- **Work required**
For each record below, set it down exactly but leave out any picture.

Image sets with object changes
◆ ◆ ◆ ◆ ◆

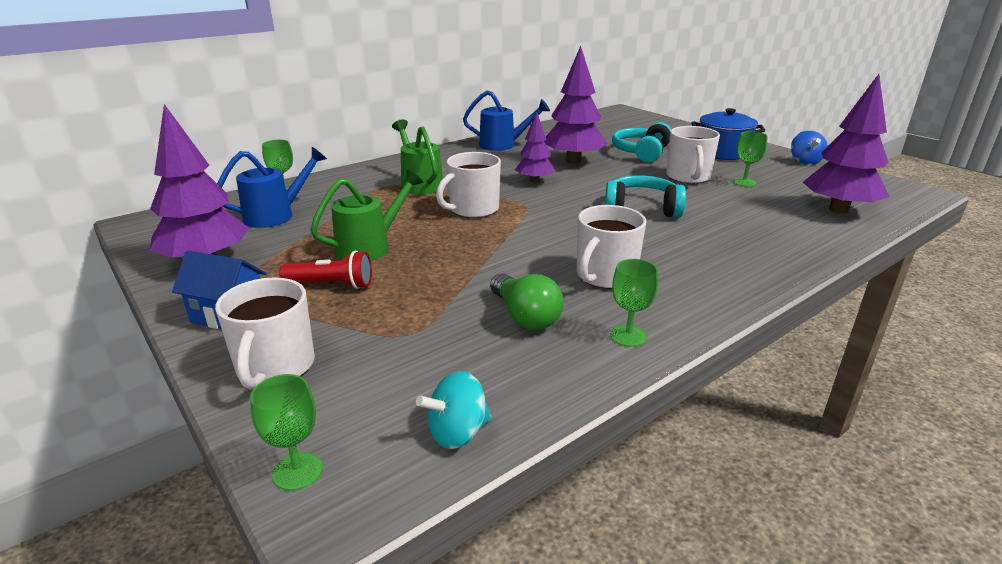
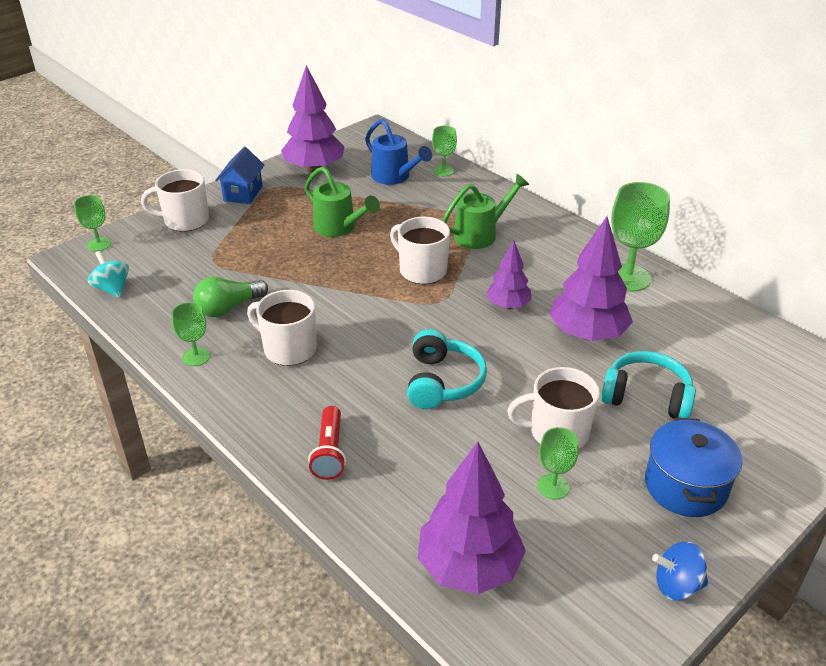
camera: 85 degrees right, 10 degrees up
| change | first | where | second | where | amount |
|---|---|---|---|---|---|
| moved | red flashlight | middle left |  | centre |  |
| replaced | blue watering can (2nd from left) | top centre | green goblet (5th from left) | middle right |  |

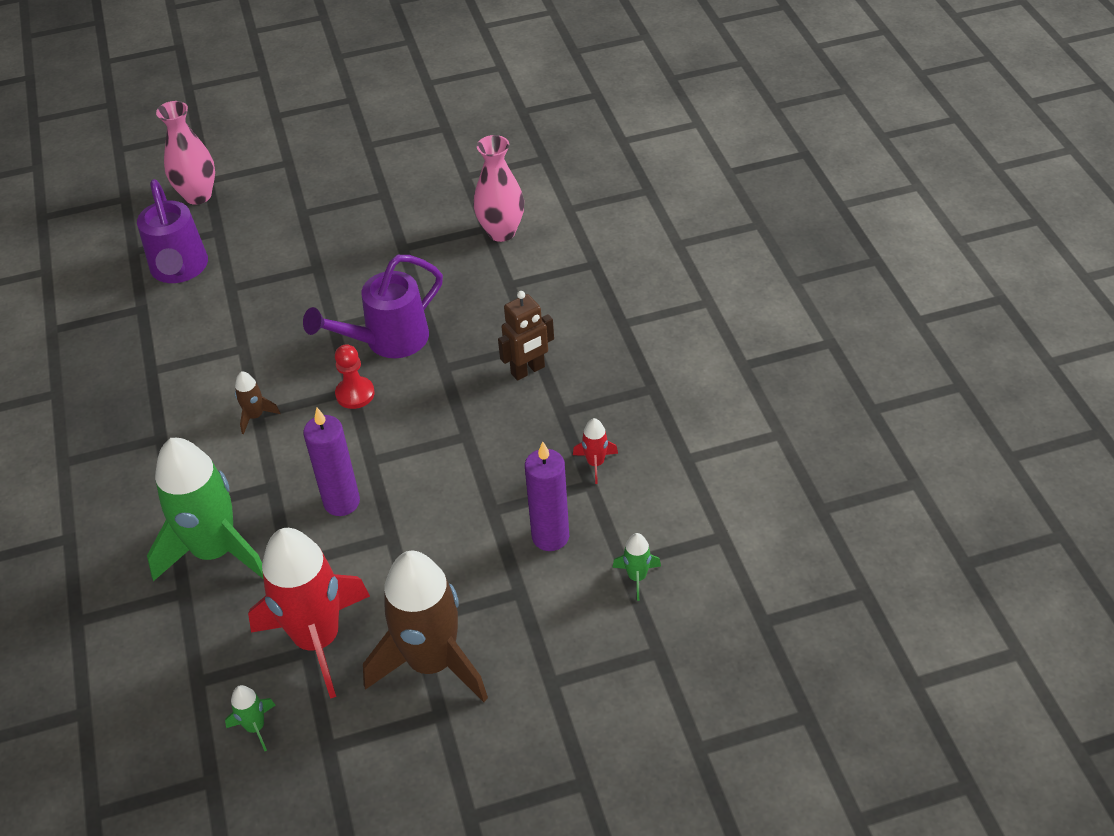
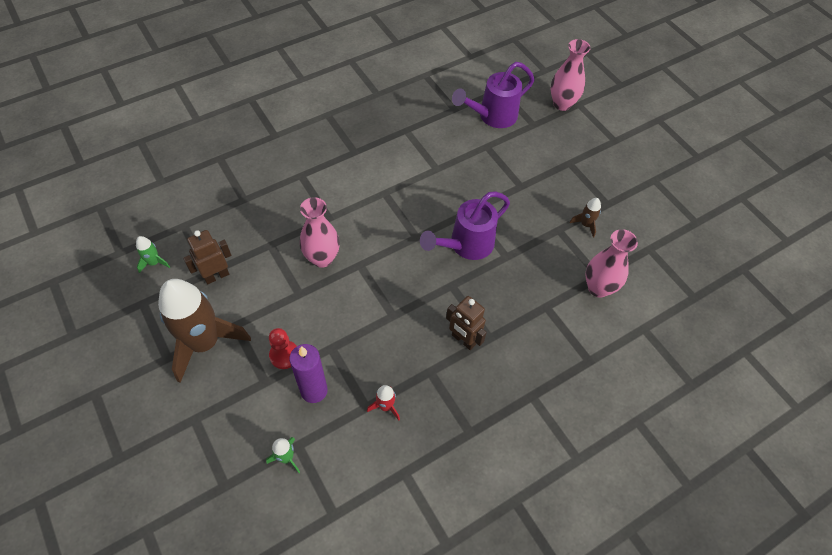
camera: 70 degrees right, 10 degrees up
| change | first | where | second | where | amount |
|---|---|---|---|---|---|
| removed | green rocket (1st from left) | middle left |  |  |  |
| moved | brown rocket (1st from left in the first image) | middle left | brown rocket (2nd from left) | middle right |  |
| moved | red pawn | middle left |  | centre |  |
| replaced | red rocket (1st from left) | bottom left | brown robot (1st from left) | middle left |  |
| replaced | purple candle (1st from left) | middle left | pink vase (1st from left) | centre |  |
| turned | purple watering can (2nd from left in the first image) | centre | purple watering can (1st from left) | centre | 75 degrees counterclockwise |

◆ ◆ ◆ ◆ ◆

- **Solved exercise**
camera: 85 degrees right, 10 degrees up
| change | first | where | second | where | amount |
|---|---|---|---|---|---|
| moved | red flashlight | middle left |  | centre |  |
| replaced | blue watering can (2nd from left) | top centre | green goblet (5th from left) | middle right |  |

camera: 70 degrees right, 10 degrees up
| change | first | where | second | where | amount |
|---|---|---|---|---|---|
| removed | green rocket (1st from left) | middle left |  |  |  |
| moved | brown rocket (1st from left in the first image) | middle left | brown rocket (2nd from left) | middle right |  |
| moved | red pawn | middle left |  | centre |  |
| replaced | red rocket (1st from left) | bottom left | brown robot (1st from left) | middle left |  |
| replaced | purple candle (1st from left) | middle left | pink vase (1st from left) | centre |  |
| turned | purple watering can (2nd from left in the first image) | centre | purple watering can (1st from left) | centre | 75 degrees counterclockwise |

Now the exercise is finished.